Your reproduction of the entries should be exact and should contain no pictures.

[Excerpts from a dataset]
+-------+

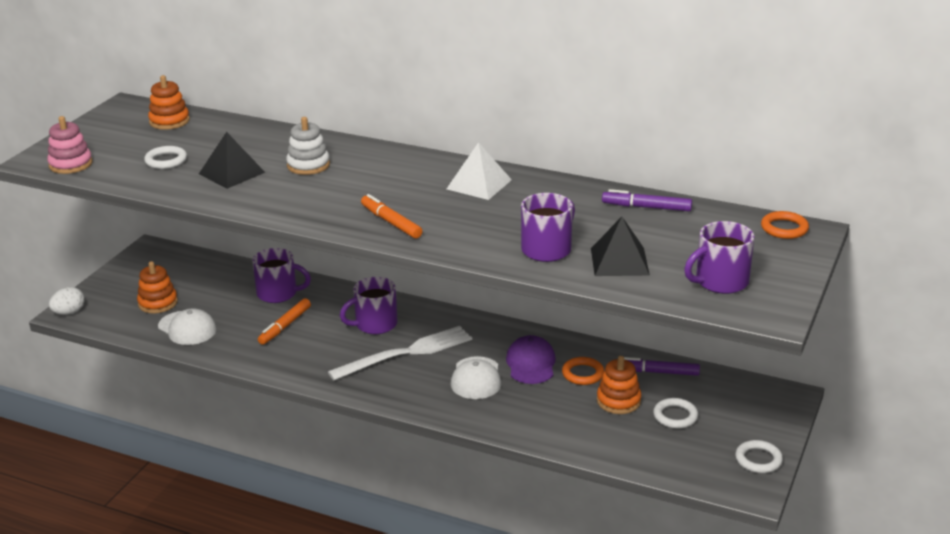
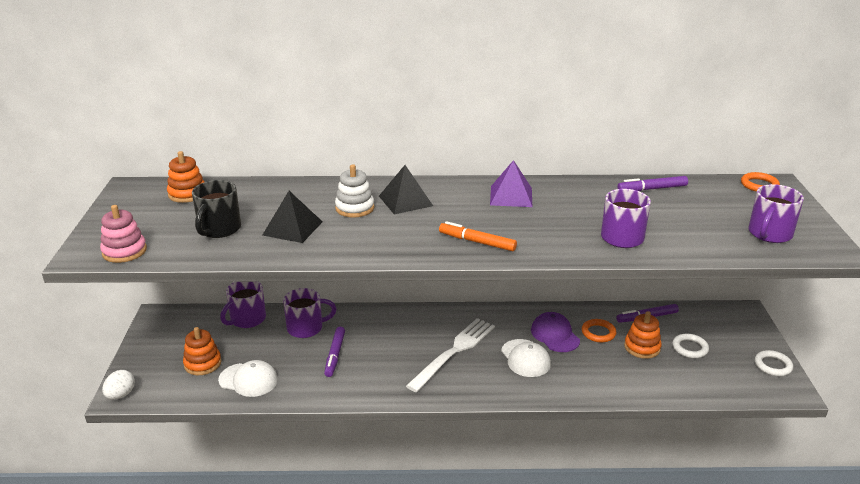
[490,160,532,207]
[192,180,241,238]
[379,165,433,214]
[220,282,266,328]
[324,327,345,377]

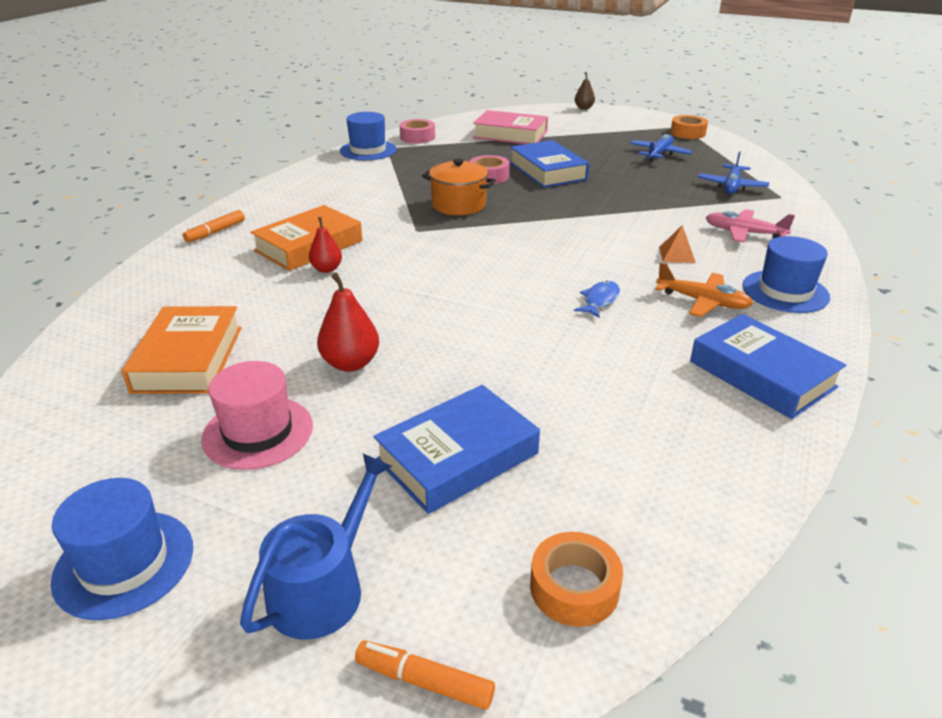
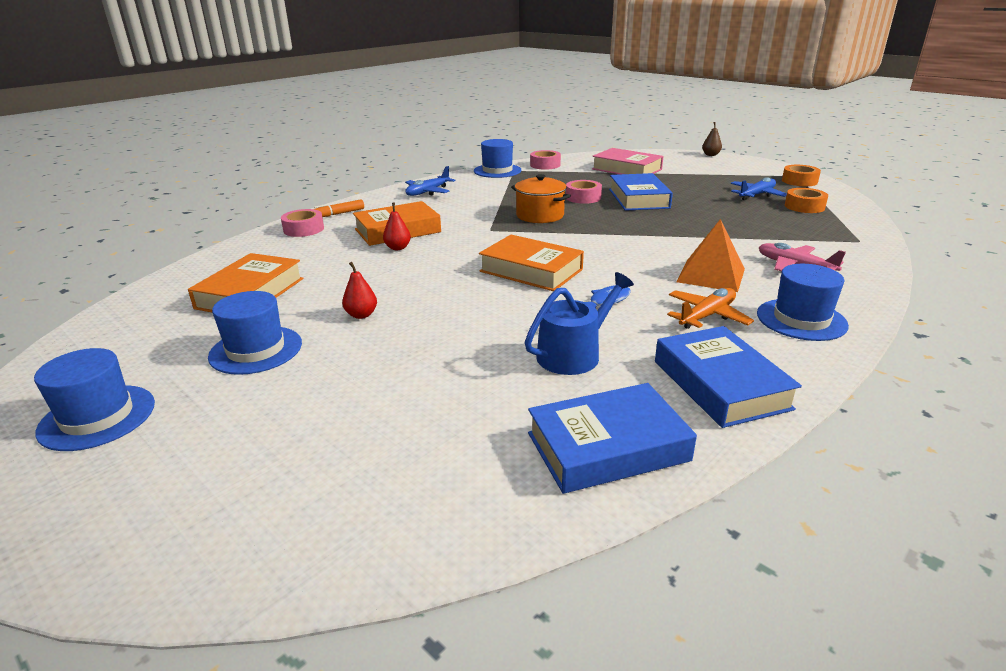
[405,166,456,196]
[676,219,745,292]
[667,288,754,329]
[342,262,377,319]
[208,291,302,375]
[528,383,697,494]
[525,272,634,375]
[785,188,828,213]
[355,641,495,710] (first image)
[281,209,324,237]
[479,235,584,291]

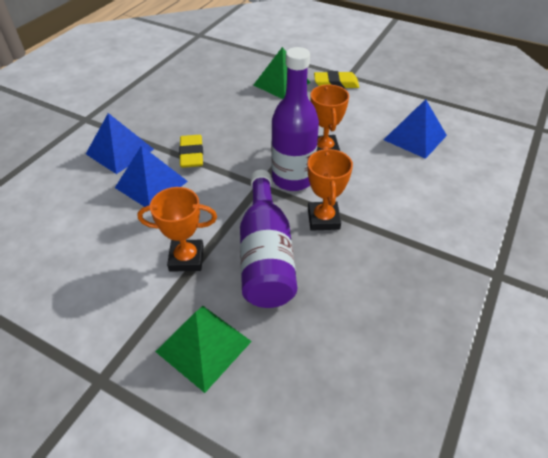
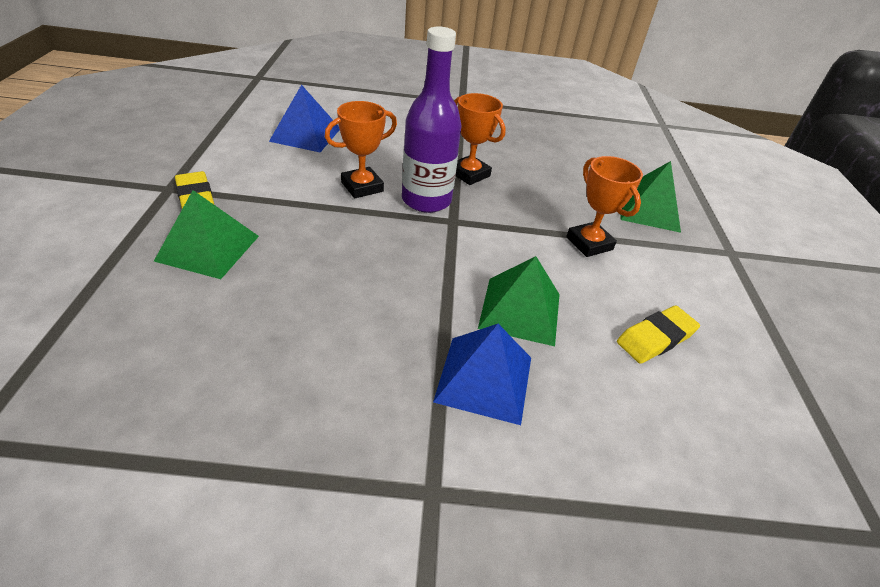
[617,305,700,364]
[478,256,560,346]
[454,93,506,185]
[240,170,297,308] (first image)

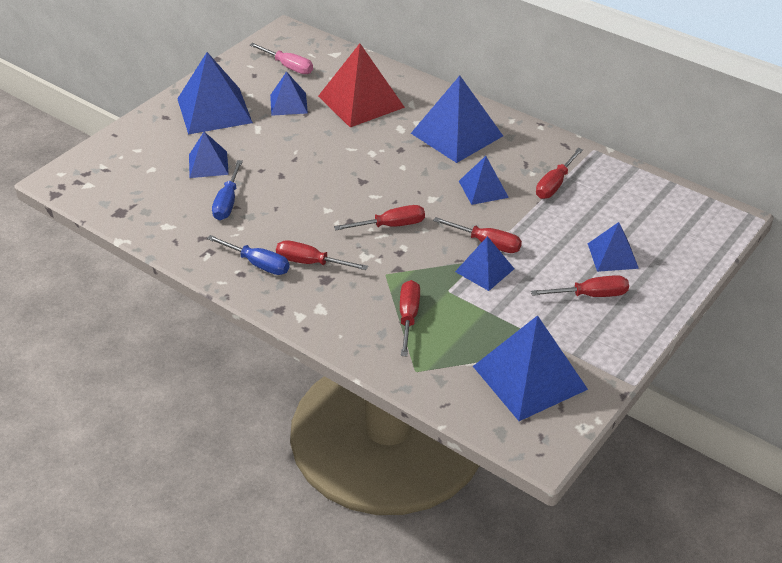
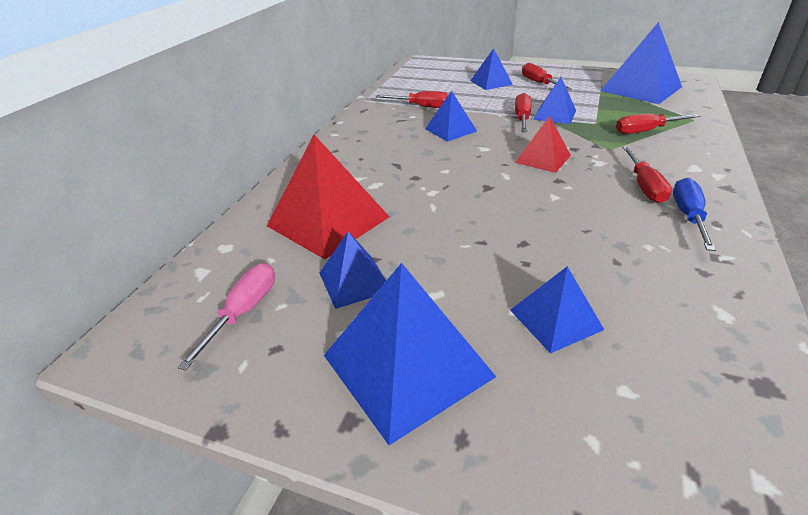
[411,75,503,163] (first image)
[212,160,243,220] (first image)
[515,116,571,173]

+-------+

— RESULT —
[490,160,532,207]
[192,180,241,238]
[379,165,433,214]
[220,282,266,328]
[324,327,345,377]

[405,166,456,196]
[676,219,745,292]
[667,288,754,329]
[342,262,377,319]
[208,291,302,375]
[528,383,697,494]
[525,272,634,375]
[785,188,828,213]
[355,641,495,710] (first image)
[281,209,324,237]
[479,235,584,291]

[617,305,700,364]
[478,256,560,346]
[454,93,506,185]
[240,170,297,308] (first image)

[411,75,503,163] (first image)
[212,160,243,220] (first image)
[515,116,571,173]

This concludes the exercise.